**TASK DETAILS:** In the entries below, find each line where the word "cone" appears and give only the total count of such lines.

==== GIVEN ENTRIES

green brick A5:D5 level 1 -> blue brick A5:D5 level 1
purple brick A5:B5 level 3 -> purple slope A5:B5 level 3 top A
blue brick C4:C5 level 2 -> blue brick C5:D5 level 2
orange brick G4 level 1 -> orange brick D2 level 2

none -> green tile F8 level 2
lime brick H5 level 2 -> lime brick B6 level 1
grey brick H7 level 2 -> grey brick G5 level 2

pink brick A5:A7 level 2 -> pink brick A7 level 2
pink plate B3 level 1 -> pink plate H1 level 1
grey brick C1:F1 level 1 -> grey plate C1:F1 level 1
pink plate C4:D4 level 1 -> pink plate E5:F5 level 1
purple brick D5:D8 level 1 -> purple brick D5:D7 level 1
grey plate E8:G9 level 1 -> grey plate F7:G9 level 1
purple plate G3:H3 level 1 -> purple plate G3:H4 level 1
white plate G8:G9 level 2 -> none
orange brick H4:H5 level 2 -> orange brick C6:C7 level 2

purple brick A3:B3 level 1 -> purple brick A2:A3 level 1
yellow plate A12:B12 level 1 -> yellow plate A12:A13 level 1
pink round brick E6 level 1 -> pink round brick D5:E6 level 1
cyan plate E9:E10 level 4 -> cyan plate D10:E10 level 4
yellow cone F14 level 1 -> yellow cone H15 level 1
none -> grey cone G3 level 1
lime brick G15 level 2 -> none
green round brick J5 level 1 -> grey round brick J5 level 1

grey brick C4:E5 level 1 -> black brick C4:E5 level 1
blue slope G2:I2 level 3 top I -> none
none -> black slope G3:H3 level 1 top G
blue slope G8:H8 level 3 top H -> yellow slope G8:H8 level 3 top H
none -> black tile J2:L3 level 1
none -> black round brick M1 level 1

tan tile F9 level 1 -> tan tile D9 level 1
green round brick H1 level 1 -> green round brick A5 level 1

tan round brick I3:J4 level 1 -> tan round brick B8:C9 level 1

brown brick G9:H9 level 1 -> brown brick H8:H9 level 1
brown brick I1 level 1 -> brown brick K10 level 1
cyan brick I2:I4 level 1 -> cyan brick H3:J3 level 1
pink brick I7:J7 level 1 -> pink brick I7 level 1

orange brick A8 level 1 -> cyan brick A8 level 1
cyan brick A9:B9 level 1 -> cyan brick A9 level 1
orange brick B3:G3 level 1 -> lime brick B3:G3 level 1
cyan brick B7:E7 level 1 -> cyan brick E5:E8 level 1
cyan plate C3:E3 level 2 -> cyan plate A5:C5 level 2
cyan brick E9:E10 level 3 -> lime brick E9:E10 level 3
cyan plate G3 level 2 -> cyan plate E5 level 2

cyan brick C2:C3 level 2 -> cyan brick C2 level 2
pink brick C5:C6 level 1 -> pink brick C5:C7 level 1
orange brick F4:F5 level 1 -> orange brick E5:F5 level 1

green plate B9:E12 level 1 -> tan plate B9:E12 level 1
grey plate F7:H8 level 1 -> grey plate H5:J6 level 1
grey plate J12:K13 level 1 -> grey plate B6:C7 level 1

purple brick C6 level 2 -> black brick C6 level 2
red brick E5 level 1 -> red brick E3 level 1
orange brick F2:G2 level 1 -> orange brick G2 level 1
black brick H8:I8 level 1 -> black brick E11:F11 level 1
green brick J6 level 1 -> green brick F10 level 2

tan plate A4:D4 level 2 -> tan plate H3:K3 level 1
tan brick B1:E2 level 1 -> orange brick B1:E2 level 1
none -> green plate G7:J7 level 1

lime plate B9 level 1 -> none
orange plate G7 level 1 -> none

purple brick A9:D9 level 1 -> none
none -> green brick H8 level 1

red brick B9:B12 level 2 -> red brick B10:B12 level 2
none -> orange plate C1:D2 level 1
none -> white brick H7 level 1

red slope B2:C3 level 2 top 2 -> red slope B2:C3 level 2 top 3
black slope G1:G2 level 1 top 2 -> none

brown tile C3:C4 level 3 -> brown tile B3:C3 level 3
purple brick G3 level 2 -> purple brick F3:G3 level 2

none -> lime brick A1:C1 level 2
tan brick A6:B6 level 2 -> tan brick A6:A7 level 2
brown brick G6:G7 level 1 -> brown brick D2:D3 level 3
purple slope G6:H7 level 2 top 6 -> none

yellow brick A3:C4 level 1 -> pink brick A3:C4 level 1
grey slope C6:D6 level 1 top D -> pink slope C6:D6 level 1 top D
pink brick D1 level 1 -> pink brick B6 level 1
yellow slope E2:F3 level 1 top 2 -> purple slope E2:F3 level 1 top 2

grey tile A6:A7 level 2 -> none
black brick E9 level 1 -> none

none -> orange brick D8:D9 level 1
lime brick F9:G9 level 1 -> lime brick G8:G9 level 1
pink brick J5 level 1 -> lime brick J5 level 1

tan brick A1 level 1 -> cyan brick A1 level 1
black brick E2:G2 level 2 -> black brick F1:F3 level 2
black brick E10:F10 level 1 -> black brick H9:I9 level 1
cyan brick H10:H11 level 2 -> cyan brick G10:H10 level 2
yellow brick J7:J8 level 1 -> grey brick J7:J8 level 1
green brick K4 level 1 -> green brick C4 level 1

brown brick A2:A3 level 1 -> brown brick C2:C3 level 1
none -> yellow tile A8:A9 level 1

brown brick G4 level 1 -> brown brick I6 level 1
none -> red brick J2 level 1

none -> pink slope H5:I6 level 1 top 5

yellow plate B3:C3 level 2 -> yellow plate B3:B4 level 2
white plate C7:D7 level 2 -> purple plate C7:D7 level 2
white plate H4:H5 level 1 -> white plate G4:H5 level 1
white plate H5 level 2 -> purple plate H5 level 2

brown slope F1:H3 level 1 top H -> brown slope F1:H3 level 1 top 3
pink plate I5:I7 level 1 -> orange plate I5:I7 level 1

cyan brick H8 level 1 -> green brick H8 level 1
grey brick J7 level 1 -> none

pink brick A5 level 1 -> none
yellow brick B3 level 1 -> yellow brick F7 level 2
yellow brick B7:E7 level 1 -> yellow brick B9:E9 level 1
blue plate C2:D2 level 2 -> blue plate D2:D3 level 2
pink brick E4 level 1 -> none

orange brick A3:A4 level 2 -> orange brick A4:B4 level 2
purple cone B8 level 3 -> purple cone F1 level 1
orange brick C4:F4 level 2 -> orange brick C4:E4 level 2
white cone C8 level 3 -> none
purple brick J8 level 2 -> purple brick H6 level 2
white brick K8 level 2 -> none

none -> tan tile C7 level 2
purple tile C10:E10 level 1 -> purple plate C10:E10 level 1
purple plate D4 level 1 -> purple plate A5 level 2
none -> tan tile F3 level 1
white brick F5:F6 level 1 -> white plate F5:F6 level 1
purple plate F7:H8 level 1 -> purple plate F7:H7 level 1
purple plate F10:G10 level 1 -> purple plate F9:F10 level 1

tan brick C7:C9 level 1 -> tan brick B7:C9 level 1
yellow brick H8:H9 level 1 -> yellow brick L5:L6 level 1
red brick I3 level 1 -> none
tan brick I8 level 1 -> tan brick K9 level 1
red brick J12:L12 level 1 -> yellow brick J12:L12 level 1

========

**ANSWER FOR THIS EXERCISE:** 4